**The problem**: Exact reproduction is required for all entries.

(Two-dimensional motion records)
--

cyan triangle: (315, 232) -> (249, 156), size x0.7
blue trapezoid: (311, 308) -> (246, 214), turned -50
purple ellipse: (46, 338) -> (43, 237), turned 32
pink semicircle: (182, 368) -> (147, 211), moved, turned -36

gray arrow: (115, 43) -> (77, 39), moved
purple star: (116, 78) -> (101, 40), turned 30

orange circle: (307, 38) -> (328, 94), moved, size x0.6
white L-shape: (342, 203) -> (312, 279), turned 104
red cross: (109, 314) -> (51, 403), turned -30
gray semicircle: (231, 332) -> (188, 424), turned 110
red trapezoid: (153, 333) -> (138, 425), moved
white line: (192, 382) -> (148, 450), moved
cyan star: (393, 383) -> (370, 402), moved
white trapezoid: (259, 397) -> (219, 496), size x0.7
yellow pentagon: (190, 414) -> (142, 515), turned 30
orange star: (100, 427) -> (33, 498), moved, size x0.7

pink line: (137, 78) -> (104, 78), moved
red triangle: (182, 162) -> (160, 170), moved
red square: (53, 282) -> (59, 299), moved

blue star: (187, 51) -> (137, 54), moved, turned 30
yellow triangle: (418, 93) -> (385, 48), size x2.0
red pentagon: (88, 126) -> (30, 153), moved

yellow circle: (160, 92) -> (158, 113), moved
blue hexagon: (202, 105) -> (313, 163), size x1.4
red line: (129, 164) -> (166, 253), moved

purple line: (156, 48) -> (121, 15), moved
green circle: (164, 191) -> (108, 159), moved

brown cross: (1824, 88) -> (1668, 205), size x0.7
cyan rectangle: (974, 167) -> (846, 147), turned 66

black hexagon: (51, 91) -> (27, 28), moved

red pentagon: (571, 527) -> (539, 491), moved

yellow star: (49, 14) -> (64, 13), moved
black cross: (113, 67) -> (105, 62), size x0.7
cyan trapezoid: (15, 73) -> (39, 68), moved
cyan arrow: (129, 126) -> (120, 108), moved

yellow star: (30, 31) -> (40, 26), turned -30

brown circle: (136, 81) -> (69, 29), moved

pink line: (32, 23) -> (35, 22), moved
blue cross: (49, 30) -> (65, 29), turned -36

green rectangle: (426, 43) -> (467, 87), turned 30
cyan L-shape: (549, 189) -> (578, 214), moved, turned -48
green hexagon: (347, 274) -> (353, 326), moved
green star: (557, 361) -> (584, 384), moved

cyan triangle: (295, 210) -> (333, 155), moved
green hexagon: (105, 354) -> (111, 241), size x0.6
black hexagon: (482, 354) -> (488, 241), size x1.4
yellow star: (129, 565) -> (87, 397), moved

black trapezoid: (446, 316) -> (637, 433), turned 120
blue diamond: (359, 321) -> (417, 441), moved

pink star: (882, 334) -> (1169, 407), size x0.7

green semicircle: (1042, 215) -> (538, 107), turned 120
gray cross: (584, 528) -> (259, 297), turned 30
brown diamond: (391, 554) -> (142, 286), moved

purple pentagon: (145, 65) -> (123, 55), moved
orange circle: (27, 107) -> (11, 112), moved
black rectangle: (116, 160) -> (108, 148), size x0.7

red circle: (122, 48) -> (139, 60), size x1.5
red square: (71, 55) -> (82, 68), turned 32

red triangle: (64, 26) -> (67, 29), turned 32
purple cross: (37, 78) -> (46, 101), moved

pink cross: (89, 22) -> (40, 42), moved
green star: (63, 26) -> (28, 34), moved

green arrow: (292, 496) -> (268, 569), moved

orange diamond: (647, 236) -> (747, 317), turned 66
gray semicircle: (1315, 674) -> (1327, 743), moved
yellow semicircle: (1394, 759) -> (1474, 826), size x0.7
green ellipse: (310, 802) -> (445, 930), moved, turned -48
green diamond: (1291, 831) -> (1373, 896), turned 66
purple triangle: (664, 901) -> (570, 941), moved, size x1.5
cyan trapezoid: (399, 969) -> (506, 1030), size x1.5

--

**Task result**:
cyan triangle: (315, 232) -> (249, 156), size x0.7
blue trapezoid: (311, 308) -> (246, 214), turned -50
purple ellipse: (46, 338) -> (43, 237), turned 32
pink semicircle: (182, 368) -> (147, 211), moved, turned -36

gray arrow: (115, 43) -> (77, 39), moved
purple star: (116, 78) -> (101, 40), turned 30

orange circle: (307, 38) -> (328, 94), moved, size x0.6
white L-shape: (342, 203) -> (312, 279), turned 104
red cross: (109, 314) -> (51, 403), turned -30
gray semicircle: (231, 332) -> (188, 424), turned 110
red trapezoid: (153, 333) -> (138, 425), moved
white line: (192, 382) -> (148, 450), moved
cyan star: (393, 383) -> (370, 402), moved
white trapezoid: (259, 397) -> (219, 496), size x0.7
yellow pentagon: (190, 414) -> (142, 515), turned 30
orange star: (100, 427) -> (33, 498), moved, size x0.7

pink line: (137, 78) -> (104, 78), moved
red triangle: (182, 162) -> (160, 170), moved
red square: (53, 282) -> (59, 299), moved

blue star: (187, 51) -> (137, 54), moved, turned 30
yellow triangle: (418, 93) -> (385, 48), size x2.0
red pentagon: (88, 126) -> (30, 153), moved

yellow circle: (160, 92) -> (158, 113), moved
blue hexagon: (202, 105) -> (313, 163), size x1.4
red line: (129, 164) -> (166, 253), moved

purple line: (156, 48) -> (121, 15), moved
green circle: (164, 191) -> (108, 159), moved

brown cross: (1824, 88) -> (1668, 205), size x0.7
cyan rectangle: (974, 167) -> (846, 147), turned 66

black hexagon: (51, 91) -> (27, 28), moved

red pentagon: (571, 527) -> (539, 491), moved

yellow star: (49, 14) -> (64, 13), moved
black cross: (113, 67) -> (105, 62), size x0.7
cyan trapezoid: (15, 73) -> (39, 68), moved
cyan arrow: (129, 126) -> (120, 108), moved

yellow star: (30, 31) -> (40, 26), turned -30

brown circle: (136, 81) -> (69, 29), moved

pink line: (32, 23) -> (35, 22), moved
blue cross: (49, 30) -> (65, 29), turned -36

green rectangle: (426, 43) -> (467, 87), turned 30
cyan L-shape: (549, 189) -> (578, 214), moved, turned -48
green hexagon: (347, 274) -> (353, 326), moved
green star: (557, 361) -> (584, 384), moved

cyan triangle: (295, 210) -> (333, 155), moved
green hexagon: (105, 354) -> (111, 241), size x0.6
black hexagon: (482, 354) -> (488, 241), size x1.4
yellow star: (129, 565) -> (87, 397), moved

black trapezoid: (446, 316) -> (637, 433), turned 120
blue diamond: (359, 321) -> (417, 441), moved

pink star: (882, 334) -> (1169, 407), size x0.7

green semicircle: (1042, 215) -> (538, 107), turned 120
gray cross: (584, 528) -> (259, 297), turned 30
brown diamond: (391, 554) -> (142, 286), moved

purple pentagon: (145, 65) -> (123, 55), moved
orange circle: (27, 107) -> (11, 112), moved
black rectangle: (116, 160) -> (108, 148), size x0.7

red circle: (122, 48) -> (139, 60), size x1.5
red square: (71, 55) -> (82, 68), turned 32

red triangle: (64, 26) -> (67, 29), turned 32
purple cross: (37, 78) -> (46, 101), moved

pink cross: (89, 22) -> (40, 42), moved
green star: (63, 26) -> (28, 34), moved

green arrow: (292, 496) -> (268, 569), moved

orange diamond: (647, 236) -> (747, 317), turned 66
gray semicircle: (1315, 674) -> (1327, 743), moved
yellow semicircle: (1394, 759) -> (1474, 826), size x0.7
green ellipse: (310, 802) -> (445, 930), moved, turned -48
green diamond: (1291, 831) -> (1373, 896), turned 66
purple triangle: (664, 901) -> (570, 941), moved, size x1.5
cyan trapezoid: (399, 969) -> (506, 1030), size x1.5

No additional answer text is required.